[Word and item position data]

========================

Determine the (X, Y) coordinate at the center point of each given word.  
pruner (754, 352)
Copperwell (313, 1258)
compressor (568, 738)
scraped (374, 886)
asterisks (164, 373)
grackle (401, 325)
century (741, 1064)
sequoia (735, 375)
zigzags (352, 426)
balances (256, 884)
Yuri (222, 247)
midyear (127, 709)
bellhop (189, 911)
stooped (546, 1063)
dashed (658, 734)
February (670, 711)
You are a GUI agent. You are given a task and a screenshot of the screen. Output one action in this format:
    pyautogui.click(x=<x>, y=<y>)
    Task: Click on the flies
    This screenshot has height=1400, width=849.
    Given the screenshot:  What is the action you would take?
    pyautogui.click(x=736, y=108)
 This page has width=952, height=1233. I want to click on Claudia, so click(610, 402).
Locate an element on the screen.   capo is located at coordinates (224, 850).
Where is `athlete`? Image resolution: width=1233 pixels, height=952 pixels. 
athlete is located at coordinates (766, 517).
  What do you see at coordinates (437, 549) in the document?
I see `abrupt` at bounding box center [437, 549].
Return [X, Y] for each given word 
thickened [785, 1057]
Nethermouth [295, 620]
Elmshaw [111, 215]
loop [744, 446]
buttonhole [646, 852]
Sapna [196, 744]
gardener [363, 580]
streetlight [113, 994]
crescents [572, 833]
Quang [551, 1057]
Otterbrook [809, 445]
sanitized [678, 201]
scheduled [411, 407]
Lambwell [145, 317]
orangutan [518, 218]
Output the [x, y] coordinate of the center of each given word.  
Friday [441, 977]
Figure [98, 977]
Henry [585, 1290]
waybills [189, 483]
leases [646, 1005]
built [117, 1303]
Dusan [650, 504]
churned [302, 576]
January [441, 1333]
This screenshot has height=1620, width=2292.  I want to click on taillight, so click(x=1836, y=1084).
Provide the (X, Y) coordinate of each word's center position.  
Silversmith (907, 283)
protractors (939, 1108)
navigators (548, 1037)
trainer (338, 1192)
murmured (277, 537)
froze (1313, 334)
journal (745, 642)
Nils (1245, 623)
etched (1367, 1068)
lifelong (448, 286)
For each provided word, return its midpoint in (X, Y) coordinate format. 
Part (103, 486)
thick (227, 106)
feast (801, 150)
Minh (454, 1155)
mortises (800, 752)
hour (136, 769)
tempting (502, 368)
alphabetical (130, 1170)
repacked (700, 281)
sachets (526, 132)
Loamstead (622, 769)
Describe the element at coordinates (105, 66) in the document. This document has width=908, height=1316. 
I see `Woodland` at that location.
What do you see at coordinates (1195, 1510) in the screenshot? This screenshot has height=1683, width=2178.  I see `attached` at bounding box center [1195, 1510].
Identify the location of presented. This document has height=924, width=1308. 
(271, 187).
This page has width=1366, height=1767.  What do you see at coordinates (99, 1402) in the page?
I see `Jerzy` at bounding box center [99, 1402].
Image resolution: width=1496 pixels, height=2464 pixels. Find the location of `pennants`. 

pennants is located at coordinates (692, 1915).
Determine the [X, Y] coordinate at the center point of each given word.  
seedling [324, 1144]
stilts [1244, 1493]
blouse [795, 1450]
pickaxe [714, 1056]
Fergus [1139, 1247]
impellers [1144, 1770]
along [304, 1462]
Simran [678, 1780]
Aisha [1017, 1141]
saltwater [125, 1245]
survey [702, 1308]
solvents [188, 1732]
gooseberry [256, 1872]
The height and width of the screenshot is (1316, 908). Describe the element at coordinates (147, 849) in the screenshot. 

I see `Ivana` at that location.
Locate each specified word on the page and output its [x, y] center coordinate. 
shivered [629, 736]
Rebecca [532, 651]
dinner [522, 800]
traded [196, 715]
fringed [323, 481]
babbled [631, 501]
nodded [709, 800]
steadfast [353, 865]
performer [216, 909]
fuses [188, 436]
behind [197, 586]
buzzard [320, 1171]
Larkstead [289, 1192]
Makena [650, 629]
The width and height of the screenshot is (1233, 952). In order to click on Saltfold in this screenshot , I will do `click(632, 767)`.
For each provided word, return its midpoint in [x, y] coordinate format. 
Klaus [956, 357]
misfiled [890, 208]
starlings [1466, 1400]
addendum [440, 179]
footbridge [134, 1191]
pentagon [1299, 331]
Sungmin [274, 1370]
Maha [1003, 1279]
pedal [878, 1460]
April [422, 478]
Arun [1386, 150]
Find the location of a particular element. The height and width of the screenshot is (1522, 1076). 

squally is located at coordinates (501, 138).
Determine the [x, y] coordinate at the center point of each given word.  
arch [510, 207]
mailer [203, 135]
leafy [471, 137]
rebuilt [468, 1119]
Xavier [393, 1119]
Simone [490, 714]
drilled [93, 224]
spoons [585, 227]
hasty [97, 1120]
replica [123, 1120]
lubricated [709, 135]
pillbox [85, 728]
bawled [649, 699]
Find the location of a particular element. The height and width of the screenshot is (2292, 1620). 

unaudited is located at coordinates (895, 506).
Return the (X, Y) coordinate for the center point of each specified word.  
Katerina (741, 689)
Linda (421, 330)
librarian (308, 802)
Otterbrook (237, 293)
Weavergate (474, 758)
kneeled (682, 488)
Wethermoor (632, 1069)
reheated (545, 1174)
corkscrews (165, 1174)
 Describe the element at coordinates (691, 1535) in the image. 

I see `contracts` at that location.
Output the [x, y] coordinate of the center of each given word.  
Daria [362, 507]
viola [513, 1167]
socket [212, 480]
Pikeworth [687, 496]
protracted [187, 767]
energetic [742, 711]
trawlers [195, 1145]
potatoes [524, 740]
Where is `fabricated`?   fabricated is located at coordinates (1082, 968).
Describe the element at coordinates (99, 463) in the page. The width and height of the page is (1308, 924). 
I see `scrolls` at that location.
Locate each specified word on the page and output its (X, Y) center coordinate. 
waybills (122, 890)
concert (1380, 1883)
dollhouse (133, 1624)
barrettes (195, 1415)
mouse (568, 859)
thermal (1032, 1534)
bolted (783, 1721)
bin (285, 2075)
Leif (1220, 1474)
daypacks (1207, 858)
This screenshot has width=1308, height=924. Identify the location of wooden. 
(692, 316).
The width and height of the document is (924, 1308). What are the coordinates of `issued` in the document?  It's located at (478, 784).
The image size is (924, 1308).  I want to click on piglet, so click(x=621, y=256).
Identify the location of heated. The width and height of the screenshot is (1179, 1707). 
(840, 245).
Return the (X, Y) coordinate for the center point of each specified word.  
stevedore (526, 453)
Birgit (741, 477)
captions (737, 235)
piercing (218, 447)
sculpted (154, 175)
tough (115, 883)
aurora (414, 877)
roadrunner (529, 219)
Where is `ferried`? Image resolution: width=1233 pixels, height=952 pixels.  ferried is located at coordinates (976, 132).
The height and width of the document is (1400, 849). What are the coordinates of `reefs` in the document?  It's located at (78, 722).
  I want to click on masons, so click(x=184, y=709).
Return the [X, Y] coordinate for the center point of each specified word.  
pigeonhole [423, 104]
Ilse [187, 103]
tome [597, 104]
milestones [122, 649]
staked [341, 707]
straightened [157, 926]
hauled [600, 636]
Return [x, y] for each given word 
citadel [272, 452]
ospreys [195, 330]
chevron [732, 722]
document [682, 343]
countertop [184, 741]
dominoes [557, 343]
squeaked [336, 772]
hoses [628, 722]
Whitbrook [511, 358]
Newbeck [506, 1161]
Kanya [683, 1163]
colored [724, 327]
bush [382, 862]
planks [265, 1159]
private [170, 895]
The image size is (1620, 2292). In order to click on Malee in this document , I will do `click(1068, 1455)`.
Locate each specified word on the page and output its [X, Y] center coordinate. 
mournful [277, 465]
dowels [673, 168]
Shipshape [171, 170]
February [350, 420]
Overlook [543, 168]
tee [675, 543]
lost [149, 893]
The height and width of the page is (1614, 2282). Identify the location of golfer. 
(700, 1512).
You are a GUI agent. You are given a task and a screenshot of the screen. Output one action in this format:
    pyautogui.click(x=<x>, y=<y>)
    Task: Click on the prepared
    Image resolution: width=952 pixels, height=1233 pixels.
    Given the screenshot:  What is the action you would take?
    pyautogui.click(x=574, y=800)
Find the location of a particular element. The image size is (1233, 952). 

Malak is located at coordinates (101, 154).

========================

• Aim:
Rewrite the lines of the material from the one containing "daypacks (1207, 858)" through the one containing "coordinates (976, 132)." as a numbered list, skipping any blank lines.

• Task response:
1. daypacks (1207, 858)
2. This screenshot has width=1308, height=924. Identify the location of wooden. 
3. (692, 316).
4. The width and height of the document is (924, 1308). What are the coordinates of `issued` in the document?  It's located at (478, 784).
5. The image size is (924, 1308).  I want to click on piglet, so click(x=621, y=256).
6. Identify the location of heated. The width and height of the screenshot is (1179, 1707). 
7. (840, 245).
8. Return the (X, Y) coordinate for the center point of each specified word.  
9. stevedore (526, 453)
10. Birgit (741, 477)
11. captions (737, 235)
12. piercing (218, 447)
13. sculpted (154, 175)
14. tough (115, 883)
15. aurora (414, 877)
16. roadrunner (529, 219)
17. Where is `ferried`? Image resolution: width=1233 pixels, height=952 pixels.  ferried is located at coordinates (976, 132).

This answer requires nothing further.